• [Task instructions]:
Go through the listing below and return each line that includes "none".

• [Data for this task]:
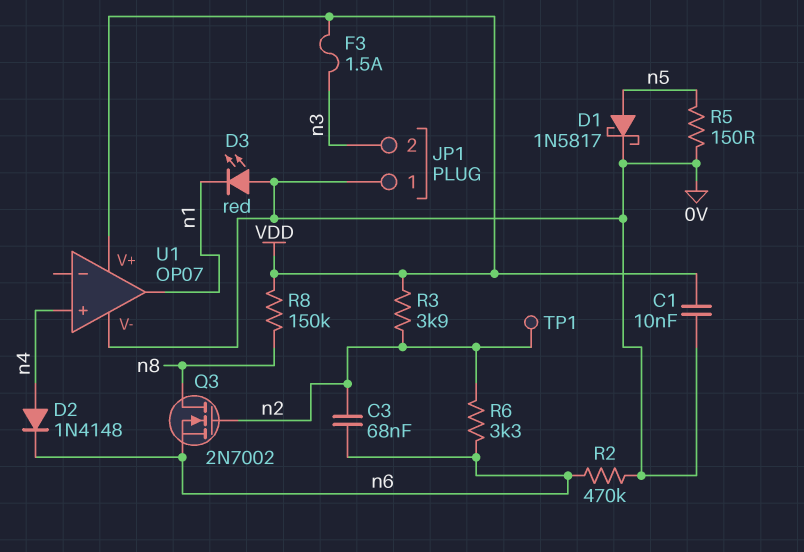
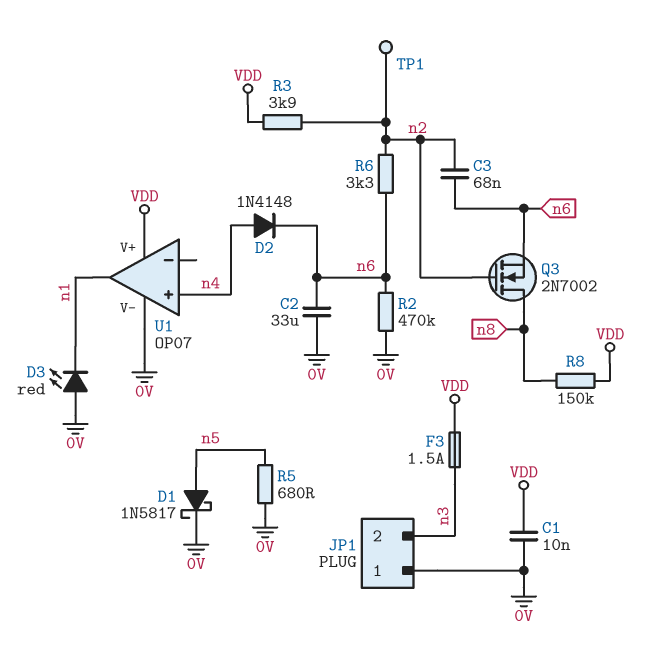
C2: none -> 33uF (0V, n6)
R5: 150 (0V, n5) -> 680 (0V, n5)

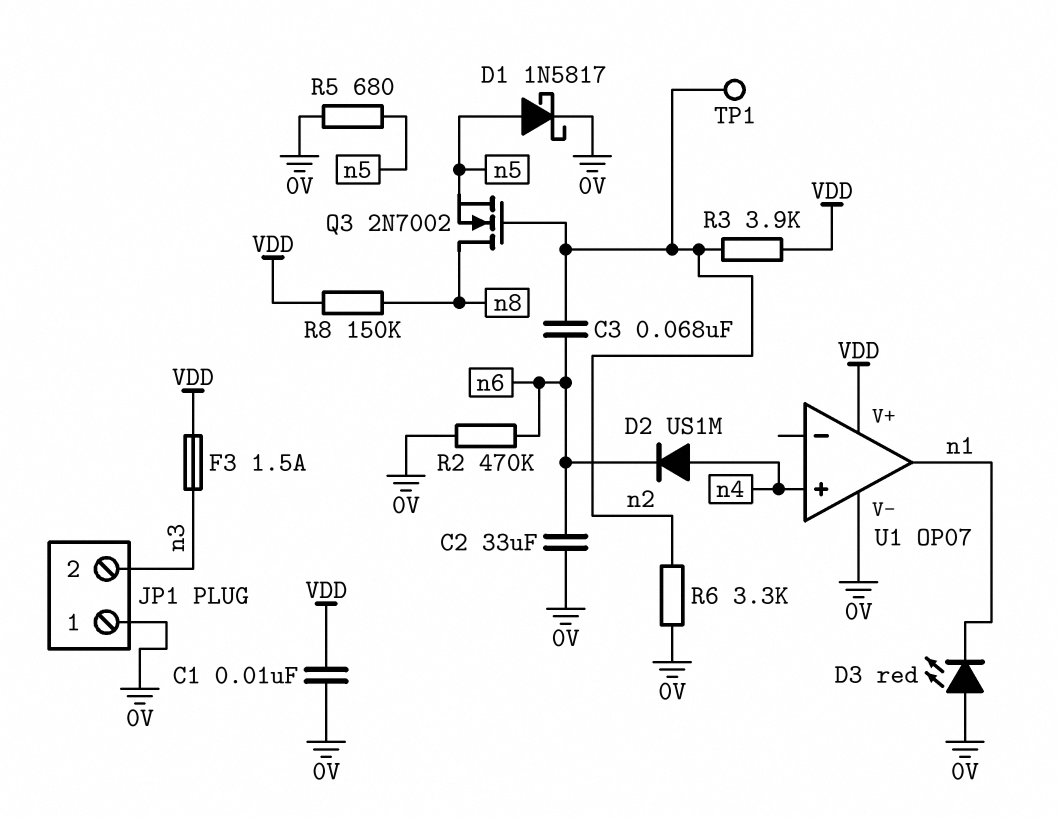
D2: diode 1N4148 (A n4, K n6) -> diode US1M (A n4, K n6)
Q3: NMOS 2N7002 (G n2, D n8, S n6) -> NMOS 2N7002 (G n2, D n8, S n5)
R6: 3.3k (n2, n6) -> 3.3k (0V, n2)

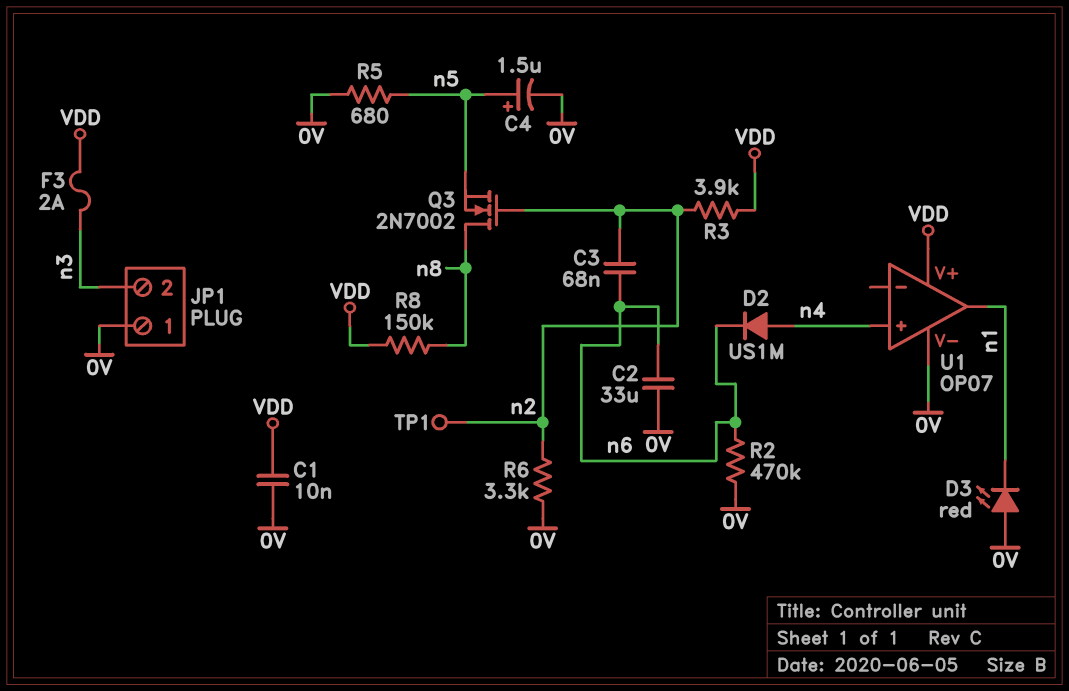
C4: none -> 1.5uF (plus n5, minus 0V)
D1: schottky 1N5817 (A n5, K 0V) -> none
F3: 1.5A (VDD, n3) -> 2A (VDD, n3)

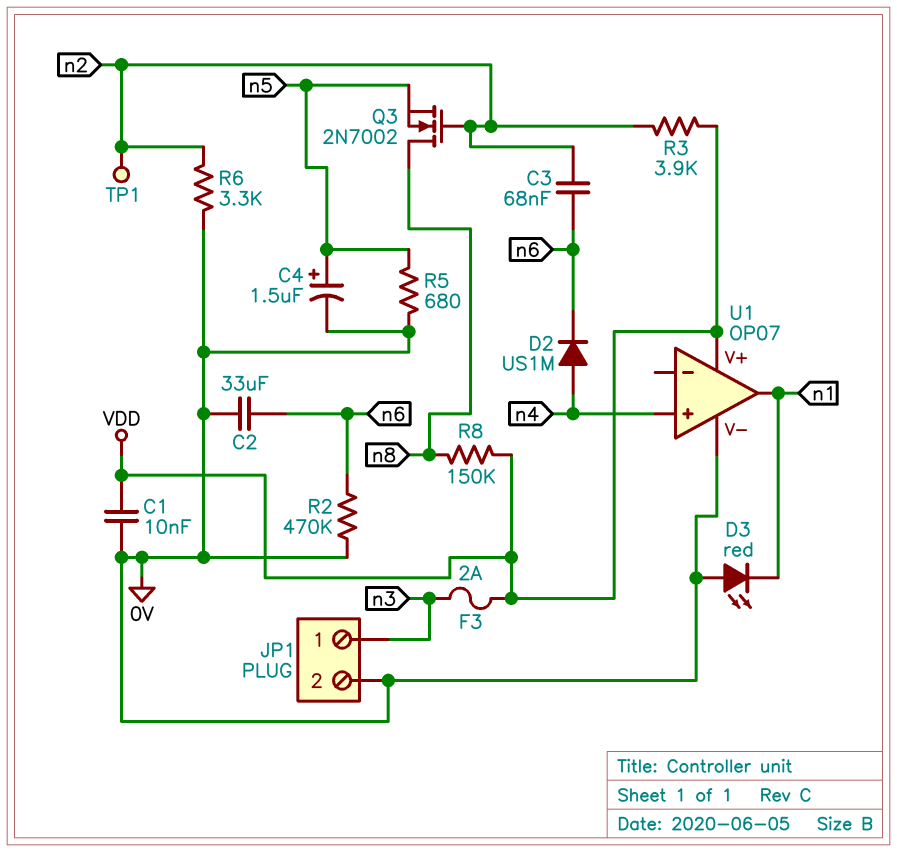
JP1 pin 1: 0V -> n3
JP1 pin 2: n3 -> 0V

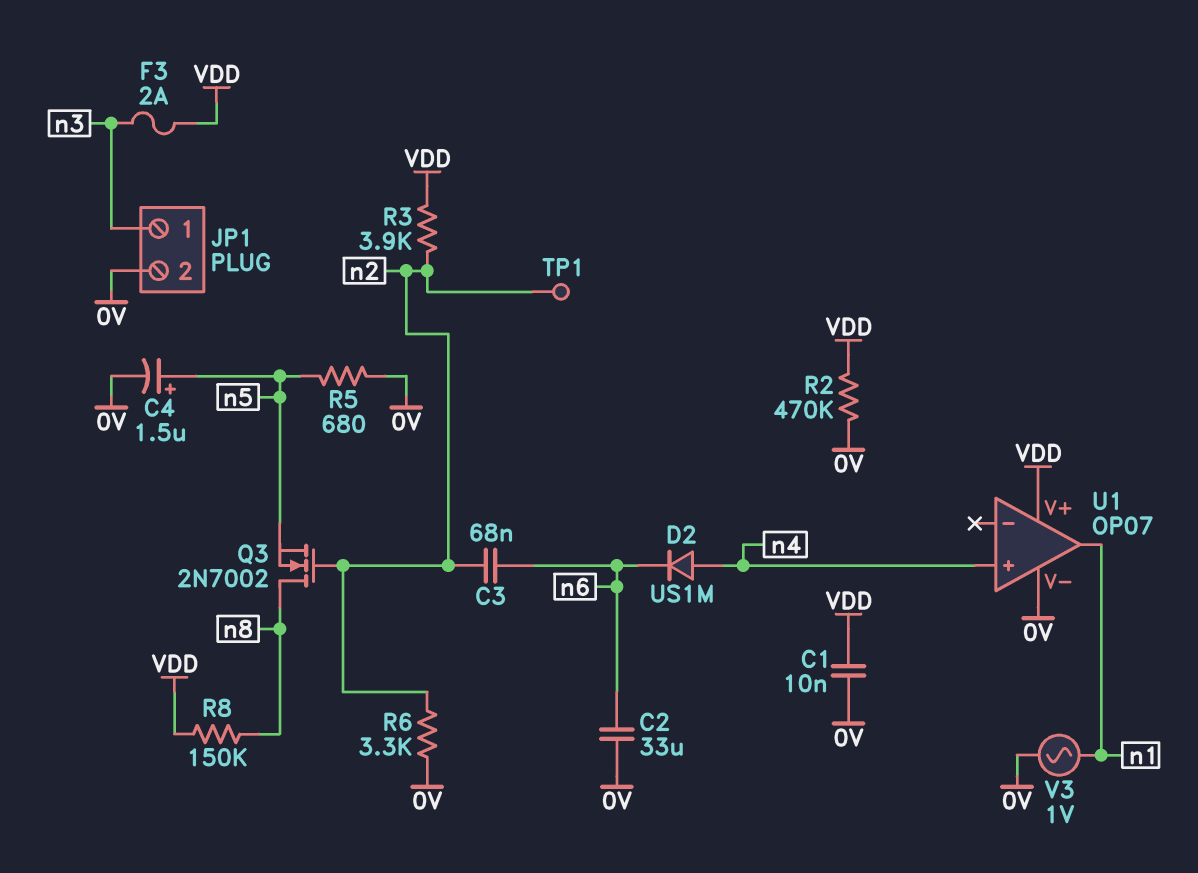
D3: LED red (A 0V, K n1) -> none
R2: 470k (0V, n6) -> 470k (0V, VDD)
V3: none -> AC 1V (0V, n1)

• [Answer to this problem]:
C2: none -> 33uF (0V, n6)
C4: none -> 1.5uF (plus n5, minus 0V)
D1: schottky 1N5817 (A n5, K 0V) -> none
D3: LED red (A 0V, K n1) -> none
V3: none -> AC 1V (0V, n1)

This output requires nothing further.